- _TASK DETAILS_:
Where a line below holds the string "mushroom", copy that line.

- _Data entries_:
──────

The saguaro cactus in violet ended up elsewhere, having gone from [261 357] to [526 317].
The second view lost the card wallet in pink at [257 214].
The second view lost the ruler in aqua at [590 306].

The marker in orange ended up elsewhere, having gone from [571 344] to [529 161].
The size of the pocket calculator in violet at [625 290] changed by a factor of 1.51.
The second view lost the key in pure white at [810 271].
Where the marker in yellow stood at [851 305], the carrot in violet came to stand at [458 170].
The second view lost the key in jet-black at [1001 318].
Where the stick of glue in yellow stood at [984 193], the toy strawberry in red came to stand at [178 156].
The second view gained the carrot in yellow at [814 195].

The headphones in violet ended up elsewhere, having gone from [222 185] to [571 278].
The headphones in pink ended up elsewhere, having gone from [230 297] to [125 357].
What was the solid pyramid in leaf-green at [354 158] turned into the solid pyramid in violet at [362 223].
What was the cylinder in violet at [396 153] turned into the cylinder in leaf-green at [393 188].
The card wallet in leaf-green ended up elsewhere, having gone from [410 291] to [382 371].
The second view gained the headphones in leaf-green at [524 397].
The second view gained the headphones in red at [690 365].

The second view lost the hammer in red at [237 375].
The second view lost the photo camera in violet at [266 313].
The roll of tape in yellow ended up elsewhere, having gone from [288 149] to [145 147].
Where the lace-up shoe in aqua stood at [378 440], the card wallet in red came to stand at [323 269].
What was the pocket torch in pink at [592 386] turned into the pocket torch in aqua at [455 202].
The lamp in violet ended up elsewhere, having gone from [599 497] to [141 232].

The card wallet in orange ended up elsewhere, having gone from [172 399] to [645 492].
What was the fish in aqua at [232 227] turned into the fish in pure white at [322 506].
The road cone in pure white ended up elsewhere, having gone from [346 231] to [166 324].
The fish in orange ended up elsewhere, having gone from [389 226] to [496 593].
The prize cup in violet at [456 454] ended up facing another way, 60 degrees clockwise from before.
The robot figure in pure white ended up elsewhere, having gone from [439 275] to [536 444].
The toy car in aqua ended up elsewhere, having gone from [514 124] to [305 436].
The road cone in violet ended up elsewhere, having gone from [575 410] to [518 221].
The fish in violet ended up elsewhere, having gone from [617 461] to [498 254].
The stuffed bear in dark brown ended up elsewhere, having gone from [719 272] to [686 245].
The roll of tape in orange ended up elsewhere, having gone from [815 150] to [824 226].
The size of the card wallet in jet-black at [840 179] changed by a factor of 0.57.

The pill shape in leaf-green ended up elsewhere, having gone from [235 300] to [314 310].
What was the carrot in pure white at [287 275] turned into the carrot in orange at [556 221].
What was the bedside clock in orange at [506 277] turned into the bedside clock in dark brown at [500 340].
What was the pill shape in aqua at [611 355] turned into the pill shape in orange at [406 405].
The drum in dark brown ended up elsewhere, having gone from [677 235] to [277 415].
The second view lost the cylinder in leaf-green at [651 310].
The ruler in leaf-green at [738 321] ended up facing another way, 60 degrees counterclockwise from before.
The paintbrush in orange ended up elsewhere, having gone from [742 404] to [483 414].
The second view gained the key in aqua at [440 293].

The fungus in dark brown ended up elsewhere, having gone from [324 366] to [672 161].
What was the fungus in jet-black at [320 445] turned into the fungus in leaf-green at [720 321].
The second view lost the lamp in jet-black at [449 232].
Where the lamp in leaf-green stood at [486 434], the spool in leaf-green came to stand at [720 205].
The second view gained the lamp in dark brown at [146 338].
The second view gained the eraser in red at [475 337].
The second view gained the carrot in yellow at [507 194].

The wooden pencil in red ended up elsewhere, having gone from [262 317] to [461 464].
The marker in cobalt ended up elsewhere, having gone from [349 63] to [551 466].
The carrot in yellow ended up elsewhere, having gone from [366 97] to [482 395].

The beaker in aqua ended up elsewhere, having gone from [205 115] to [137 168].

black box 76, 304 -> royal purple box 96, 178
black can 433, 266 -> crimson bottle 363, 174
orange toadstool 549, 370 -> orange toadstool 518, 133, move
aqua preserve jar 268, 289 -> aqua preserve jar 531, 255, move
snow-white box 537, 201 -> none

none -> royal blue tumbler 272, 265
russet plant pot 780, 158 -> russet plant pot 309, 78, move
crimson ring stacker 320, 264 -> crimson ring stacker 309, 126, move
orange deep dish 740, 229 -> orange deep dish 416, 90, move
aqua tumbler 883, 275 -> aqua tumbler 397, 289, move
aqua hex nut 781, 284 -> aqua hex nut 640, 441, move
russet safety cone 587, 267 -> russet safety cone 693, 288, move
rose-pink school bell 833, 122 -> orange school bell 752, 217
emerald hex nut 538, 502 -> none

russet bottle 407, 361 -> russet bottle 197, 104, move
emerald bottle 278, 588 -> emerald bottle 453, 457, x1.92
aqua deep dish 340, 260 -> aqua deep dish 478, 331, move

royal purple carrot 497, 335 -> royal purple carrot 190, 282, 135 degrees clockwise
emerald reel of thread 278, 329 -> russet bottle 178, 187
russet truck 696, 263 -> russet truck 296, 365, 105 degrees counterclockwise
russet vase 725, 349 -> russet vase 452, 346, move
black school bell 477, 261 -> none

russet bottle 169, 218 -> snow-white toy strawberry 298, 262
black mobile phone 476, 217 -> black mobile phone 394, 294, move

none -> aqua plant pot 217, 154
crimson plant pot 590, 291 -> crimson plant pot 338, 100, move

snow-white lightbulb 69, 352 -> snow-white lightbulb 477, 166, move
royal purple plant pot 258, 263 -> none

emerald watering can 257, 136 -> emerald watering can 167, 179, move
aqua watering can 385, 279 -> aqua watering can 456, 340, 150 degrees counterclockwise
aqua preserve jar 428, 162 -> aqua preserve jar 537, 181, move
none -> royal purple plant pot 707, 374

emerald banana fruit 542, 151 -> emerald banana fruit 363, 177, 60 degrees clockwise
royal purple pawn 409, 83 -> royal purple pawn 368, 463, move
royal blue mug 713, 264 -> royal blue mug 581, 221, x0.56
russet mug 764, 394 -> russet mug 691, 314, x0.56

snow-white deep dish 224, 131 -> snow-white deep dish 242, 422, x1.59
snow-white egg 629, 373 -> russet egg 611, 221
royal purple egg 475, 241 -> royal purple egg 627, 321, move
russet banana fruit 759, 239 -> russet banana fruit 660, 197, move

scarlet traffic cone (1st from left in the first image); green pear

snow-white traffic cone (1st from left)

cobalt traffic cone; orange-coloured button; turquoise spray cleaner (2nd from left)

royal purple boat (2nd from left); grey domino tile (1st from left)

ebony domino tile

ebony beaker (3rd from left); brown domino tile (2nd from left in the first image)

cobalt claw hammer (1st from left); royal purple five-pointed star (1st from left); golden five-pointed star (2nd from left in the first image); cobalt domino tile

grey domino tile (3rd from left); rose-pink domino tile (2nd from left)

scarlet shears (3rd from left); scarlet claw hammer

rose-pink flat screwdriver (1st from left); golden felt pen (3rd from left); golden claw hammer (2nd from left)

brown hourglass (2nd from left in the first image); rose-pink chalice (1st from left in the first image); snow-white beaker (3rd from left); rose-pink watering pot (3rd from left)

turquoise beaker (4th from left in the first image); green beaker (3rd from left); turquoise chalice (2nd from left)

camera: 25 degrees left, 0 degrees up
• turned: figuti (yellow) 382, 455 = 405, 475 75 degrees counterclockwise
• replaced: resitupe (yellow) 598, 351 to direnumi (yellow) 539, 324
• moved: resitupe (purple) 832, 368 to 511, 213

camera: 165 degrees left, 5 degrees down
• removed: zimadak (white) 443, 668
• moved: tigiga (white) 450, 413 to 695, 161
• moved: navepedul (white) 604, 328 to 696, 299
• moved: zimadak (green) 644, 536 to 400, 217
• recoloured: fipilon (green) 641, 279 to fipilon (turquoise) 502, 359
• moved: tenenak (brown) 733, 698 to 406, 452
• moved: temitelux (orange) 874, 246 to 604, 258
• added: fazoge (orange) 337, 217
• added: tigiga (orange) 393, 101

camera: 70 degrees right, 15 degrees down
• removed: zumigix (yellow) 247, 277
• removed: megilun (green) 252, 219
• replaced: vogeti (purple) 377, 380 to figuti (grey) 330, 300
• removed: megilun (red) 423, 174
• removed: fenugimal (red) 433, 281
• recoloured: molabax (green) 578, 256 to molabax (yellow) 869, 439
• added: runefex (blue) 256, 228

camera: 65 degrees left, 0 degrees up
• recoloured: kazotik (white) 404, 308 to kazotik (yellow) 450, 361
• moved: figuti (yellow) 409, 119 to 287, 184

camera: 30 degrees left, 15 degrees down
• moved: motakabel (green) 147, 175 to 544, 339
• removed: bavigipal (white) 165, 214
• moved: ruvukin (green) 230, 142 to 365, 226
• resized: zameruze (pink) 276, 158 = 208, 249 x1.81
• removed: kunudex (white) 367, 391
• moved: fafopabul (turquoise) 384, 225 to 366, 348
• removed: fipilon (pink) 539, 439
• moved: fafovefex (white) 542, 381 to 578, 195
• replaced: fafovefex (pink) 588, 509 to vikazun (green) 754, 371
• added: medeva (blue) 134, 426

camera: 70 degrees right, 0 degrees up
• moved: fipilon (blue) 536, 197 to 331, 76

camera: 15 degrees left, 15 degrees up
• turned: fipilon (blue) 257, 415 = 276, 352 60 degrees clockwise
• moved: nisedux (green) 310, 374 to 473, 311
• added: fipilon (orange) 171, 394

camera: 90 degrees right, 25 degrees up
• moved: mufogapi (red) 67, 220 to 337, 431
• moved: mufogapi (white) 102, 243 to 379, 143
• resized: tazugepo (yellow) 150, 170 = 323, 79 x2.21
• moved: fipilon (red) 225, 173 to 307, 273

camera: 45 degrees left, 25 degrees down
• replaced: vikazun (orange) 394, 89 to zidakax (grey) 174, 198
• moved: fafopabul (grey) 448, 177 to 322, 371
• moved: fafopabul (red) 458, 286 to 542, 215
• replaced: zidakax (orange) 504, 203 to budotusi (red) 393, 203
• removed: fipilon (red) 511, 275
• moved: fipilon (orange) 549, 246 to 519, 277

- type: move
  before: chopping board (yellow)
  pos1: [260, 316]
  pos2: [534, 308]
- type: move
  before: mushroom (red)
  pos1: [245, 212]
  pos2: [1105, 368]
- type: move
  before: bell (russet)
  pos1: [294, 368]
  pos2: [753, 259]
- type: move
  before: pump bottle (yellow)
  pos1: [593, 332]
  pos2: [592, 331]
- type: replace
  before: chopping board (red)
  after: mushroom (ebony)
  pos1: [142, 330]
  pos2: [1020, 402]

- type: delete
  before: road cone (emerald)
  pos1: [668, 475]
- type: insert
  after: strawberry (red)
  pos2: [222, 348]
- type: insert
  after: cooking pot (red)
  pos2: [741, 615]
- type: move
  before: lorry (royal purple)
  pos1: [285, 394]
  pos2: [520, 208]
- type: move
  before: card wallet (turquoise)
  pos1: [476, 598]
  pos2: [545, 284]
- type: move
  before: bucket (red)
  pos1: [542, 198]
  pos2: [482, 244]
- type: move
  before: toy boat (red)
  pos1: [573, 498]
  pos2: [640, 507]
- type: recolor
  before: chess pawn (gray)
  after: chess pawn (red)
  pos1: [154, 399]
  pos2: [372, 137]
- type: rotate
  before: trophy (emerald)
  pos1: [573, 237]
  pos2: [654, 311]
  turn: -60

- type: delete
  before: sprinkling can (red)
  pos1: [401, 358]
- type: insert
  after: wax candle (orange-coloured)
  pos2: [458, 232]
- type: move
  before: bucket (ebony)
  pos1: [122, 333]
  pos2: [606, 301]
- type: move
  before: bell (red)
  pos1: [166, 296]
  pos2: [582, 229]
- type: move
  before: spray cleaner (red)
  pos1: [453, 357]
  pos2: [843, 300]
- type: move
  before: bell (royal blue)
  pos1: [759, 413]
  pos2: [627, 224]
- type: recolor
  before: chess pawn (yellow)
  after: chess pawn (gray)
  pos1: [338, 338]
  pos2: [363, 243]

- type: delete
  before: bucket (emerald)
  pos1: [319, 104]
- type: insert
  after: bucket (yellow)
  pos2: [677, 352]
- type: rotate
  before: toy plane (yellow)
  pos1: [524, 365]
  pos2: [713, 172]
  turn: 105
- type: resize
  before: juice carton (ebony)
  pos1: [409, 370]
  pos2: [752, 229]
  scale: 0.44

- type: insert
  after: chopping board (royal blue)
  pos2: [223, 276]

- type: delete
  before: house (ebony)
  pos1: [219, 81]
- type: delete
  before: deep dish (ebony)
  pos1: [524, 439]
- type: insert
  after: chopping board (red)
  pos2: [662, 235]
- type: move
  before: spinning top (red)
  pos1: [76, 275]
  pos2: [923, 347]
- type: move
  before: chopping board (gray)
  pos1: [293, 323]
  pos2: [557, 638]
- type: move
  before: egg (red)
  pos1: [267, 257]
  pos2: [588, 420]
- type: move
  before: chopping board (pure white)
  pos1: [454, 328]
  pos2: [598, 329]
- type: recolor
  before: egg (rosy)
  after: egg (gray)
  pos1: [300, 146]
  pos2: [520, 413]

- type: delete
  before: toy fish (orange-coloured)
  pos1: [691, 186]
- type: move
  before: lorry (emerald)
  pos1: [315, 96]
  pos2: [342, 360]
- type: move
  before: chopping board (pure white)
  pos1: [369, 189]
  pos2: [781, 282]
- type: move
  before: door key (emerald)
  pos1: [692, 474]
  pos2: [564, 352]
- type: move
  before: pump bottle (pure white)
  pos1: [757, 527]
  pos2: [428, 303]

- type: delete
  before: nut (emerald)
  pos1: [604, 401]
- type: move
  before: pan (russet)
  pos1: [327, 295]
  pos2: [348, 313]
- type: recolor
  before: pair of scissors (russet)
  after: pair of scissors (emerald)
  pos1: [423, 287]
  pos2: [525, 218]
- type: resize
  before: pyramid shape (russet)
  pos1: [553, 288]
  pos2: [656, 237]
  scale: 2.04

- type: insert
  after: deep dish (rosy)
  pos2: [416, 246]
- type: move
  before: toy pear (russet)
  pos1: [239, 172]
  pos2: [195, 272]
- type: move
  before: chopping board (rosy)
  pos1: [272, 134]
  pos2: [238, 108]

──────

- _TASK OUTPUT_:
  before: mushroom (red)
  after: mushroom (ebony)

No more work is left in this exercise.